**TASK BRIEF**
Pick out every line in the data below that holds "none".

**DATA EXCERPTS**
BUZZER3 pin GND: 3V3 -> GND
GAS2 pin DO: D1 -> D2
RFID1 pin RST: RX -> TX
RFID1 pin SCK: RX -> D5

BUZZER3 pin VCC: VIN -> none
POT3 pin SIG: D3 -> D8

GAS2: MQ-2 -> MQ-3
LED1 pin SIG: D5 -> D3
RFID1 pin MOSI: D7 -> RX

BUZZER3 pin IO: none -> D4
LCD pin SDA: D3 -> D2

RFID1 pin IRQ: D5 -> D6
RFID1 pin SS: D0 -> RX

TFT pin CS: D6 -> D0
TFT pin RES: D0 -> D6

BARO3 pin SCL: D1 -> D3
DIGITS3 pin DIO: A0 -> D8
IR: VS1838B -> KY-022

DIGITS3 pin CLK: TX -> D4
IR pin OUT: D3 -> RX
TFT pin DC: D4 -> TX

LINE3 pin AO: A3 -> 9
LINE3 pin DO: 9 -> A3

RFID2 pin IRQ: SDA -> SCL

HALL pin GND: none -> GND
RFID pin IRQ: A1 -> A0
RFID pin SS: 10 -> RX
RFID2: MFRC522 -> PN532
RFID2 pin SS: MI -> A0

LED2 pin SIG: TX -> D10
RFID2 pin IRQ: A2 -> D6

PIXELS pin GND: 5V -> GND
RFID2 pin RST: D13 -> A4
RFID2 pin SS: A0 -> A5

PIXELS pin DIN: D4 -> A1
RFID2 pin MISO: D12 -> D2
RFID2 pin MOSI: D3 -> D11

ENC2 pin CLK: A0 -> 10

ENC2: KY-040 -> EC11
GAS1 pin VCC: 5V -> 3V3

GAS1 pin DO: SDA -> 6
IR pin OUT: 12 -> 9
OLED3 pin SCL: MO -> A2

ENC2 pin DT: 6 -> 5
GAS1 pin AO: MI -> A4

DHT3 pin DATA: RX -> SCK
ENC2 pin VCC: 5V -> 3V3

**SOLUTION TO THE EXERCISE**
BUZZER3 pin VCC: VIN -> none
BUZZER3 pin IO: none -> D4
HALL pin GND: none -> GND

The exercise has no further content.